> [Directions]
Reproduce the entries below in full, word for word.

[Data records]
==================================================

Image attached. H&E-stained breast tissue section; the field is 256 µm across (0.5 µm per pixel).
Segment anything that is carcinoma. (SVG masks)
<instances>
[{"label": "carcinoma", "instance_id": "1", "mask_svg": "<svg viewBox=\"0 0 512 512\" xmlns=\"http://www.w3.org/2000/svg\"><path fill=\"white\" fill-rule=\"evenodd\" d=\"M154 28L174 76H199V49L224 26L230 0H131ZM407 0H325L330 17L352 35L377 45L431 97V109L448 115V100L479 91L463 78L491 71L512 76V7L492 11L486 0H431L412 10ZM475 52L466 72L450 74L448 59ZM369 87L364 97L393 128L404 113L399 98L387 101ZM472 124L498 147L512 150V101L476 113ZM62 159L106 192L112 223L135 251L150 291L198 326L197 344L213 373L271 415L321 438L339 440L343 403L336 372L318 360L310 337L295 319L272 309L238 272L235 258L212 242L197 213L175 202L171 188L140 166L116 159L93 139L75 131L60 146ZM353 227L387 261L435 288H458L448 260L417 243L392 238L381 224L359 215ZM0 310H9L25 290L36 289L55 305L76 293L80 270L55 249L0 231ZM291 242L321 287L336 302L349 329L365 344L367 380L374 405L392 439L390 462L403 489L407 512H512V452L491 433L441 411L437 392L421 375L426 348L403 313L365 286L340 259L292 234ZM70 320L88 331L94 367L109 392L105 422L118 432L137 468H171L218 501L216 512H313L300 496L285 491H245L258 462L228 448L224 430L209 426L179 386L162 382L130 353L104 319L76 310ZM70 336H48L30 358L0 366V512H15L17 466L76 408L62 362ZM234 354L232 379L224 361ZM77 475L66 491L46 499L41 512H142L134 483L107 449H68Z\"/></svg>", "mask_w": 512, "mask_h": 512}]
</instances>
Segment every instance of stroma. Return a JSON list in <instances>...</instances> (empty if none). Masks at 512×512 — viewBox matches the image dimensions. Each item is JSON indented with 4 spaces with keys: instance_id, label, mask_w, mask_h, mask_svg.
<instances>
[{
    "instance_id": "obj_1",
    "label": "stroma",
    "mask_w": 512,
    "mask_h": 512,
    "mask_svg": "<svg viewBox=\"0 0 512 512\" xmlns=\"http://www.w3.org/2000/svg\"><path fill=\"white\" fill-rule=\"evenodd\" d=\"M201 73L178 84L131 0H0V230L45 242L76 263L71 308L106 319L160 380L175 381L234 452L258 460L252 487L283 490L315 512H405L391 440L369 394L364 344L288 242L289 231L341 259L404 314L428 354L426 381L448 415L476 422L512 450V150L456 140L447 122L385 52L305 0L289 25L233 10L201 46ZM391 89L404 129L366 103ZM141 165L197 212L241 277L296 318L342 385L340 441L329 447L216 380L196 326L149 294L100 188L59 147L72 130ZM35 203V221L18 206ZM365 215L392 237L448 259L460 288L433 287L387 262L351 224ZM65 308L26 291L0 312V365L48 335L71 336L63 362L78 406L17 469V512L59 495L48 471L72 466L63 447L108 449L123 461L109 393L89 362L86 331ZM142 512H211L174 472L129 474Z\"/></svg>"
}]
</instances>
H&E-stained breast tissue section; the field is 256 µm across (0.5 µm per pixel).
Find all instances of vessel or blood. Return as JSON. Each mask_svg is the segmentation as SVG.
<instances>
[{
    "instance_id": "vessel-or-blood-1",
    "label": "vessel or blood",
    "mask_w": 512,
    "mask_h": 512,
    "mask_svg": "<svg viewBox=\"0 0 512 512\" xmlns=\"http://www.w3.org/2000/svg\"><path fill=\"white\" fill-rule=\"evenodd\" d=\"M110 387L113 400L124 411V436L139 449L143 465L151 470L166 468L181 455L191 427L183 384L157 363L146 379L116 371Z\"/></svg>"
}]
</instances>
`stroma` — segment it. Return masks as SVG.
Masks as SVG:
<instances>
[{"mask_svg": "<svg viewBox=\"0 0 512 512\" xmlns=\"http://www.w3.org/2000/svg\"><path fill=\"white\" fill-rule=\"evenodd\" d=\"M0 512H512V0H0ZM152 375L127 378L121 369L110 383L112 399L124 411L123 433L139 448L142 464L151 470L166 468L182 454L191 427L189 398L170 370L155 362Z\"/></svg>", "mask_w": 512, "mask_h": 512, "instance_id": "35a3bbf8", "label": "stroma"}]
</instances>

==================================================

> [Output]
Image attached. H&E-stained breast tissue section; the field is 256 µm across (0.5 µm per pixel).
Segment anything that is carcinoma. (SVG masks)
<instances>
[{"label": "carcinoma", "instance_id": "1", "mask_svg": "<svg viewBox=\"0 0 512 512\" xmlns=\"http://www.w3.org/2000/svg\"><path fill=\"white\" fill-rule=\"evenodd\" d=\"M154 28L174 76H199V49L224 26L230 0H131ZM407 0H325L330 17L352 35L377 45L431 97V109L448 115V100L479 91L463 78L491 71L512 76V7L492 11L486 0H431L412 10ZM475 52L466 72L450 74L448 59ZM369 87L364 97L393 128L404 113L399 98L387 101ZM472 124L498 147L512 150V101L476 113ZM62 159L106 192L112 223L135 251L150 291L198 326L197 344L213 373L271 415L321 438L339 440L343 403L336 372L318 360L310 337L295 319L272 309L238 272L235 258L212 242L197 213L175 202L171 188L140 166L116 159L93 139L75 131L60 146ZM353 227L387 261L435 288H458L448 260L417 243L392 238L381 224L359 215ZM0 310H9L25 290L36 289L55 305L76 293L80 270L55 249L0 231ZM291 242L321 287L336 302L349 329L365 344L367 380L374 405L392 439L390 462L403 489L407 512H512V452L491 433L441 411L437 392L421 375L426 348L403 313L365 286L340 259L292 234ZM70 320L88 331L94 367L109 392L105 422L118 432L137 468H171L218 501L216 512H313L300 496L285 491H245L258 462L228 448L224 430L209 426L179 386L162 382L130 353L104 319L76 310ZM70 336H48L30 358L0 366V512H15L17 466L76 408L62 362ZM234 354L232 379L224 361ZM77 475L66 491L46 499L41 512H142L134 483L107 449H68Z\"/></svg>", "mask_w": 512, "mask_h": 512}]
</instances>
Segment every instance of stroma. Return a JSON list in <instances>...</instances> (empty if none). Masks at 512×512 — viewBox matches the image dimensions. Each item is JSON indented with 4 spaces with keys: instance_id, label, mask_w, mask_h, mask_svg.
<instances>
[{
    "instance_id": "obj_1",
    "label": "stroma",
    "mask_w": 512,
    "mask_h": 512,
    "mask_svg": "<svg viewBox=\"0 0 512 512\" xmlns=\"http://www.w3.org/2000/svg\"><path fill=\"white\" fill-rule=\"evenodd\" d=\"M201 73L178 84L131 0H0V230L45 242L76 263L71 308L106 319L160 380L175 381L234 452L258 460L252 487L283 490L315 512H405L391 440L369 394L364 344L288 242L289 231L341 259L404 314L428 354L426 381L448 415L476 422L512 450V150L456 140L447 122L385 52L305 0L289 25L233 10L201 46ZM391 89L404 129L366 103ZM141 165L197 212L241 277L296 318L342 385L340 441L329 447L216 380L196 326L149 294L100 188L59 147L72 130ZM35 203V221L18 206ZM365 215L392 237L448 259L460 288L433 287L387 262L351 224ZM65 308L26 291L0 312V365L48 335L71 336L63 362L78 406L17 469V512L59 495L48 471L72 466L63 447L108 449L123 461L109 393L89 362L86 331ZM142 512H211L174 472L129 474Z\"/></svg>"
}]
</instances>
H&E-stained breast tissue section; the field is 256 µm across (0.5 µm per pixel).
Find all instances of vessel or blood. Return as JSON. Each mask_svg is the segmentation as SVG.
<instances>
[{
    "instance_id": "vessel-or-blood-1",
    "label": "vessel or blood",
    "mask_w": 512,
    "mask_h": 512,
    "mask_svg": "<svg viewBox=\"0 0 512 512\" xmlns=\"http://www.w3.org/2000/svg\"><path fill=\"white\" fill-rule=\"evenodd\" d=\"M110 387L113 400L124 411V436L139 449L143 465L151 470L166 468L181 455L191 427L183 384L157 363L146 379L116 371Z\"/></svg>"
}]
</instances>
`stroma` — segment it. Return masks as SVG.
Masks as SVG:
<instances>
[{"mask_svg": "<svg viewBox=\"0 0 512 512\" xmlns=\"http://www.w3.org/2000/svg\"><path fill=\"white\" fill-rule=\"evenodd\" d=\"M0 512H512V0H0ZM152 375L127 378L121 369L110 383L112 399L124 411L123 433L139 448L142 464L151 470L166 468L182 454L191 427L189 398L170 370L155 362Z\"/></svg>", "mask_w": 512, "mask_h": 512, "instance_id": "35a3bbf8", "label": "stroma"}]
</instances>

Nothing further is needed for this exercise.